### Task directions:
Using the data beneath this instruction, retype only the lines from the one that contains "(605, 255) = (504, 383): blue" down to the one that contains "(545, 278) = (243, 511): green", both included, exactly as they appear.

Collected data
------

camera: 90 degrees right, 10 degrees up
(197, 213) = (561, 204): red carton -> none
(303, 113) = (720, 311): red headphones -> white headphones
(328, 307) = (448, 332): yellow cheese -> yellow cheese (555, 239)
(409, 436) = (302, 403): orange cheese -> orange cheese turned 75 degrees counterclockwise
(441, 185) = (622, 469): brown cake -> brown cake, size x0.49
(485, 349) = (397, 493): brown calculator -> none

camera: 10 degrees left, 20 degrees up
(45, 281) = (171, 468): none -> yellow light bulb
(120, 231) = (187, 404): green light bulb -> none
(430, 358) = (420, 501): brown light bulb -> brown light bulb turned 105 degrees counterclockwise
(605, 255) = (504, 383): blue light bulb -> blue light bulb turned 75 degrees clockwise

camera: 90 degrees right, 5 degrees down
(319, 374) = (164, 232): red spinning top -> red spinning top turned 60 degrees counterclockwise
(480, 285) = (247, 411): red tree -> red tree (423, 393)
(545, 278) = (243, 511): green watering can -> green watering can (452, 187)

------

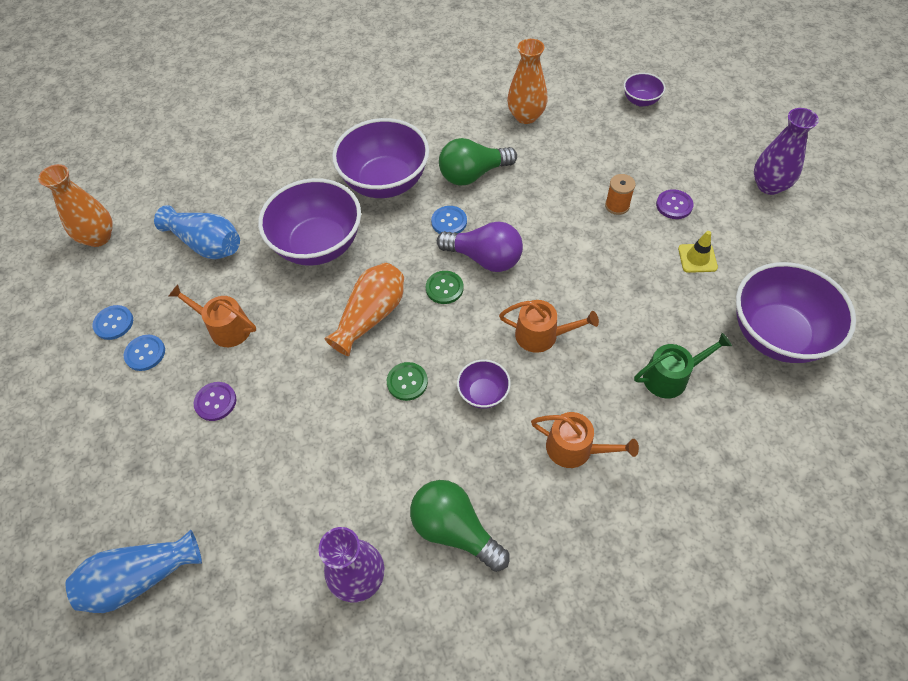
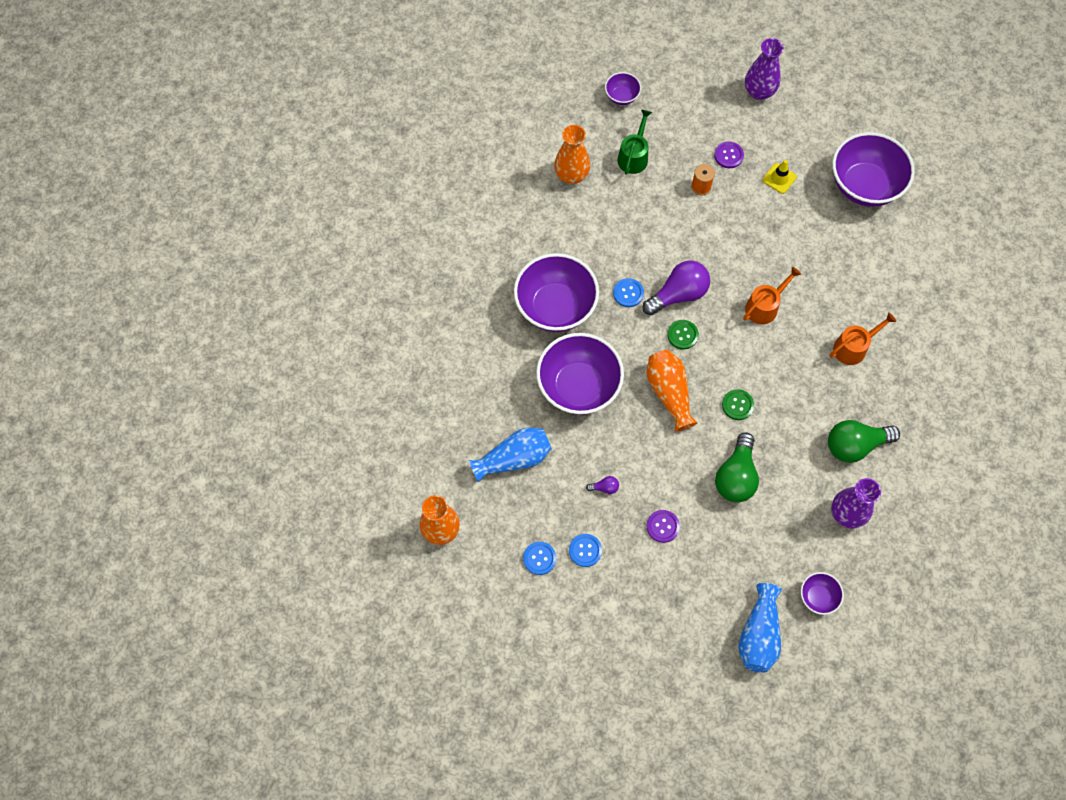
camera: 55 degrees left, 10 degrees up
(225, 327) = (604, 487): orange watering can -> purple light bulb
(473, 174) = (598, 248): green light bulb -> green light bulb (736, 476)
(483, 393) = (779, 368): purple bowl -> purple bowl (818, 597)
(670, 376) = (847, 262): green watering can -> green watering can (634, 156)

------

### Exercise output:
(605, 255) = (504, 383): blue light bulb -> blue light bulb turned 75 degrees clockwise

camera: 90 degrees right, 5 degrees down
(319, 374) = (164, 232): red spinning top -> red spinning top turned 60 degrees counterclockwise
(480, 285) = (247, 411): red tree -> red tree (423, 393)
(545, 278) = (243, 511): green watering can -> green watering can (452, 187)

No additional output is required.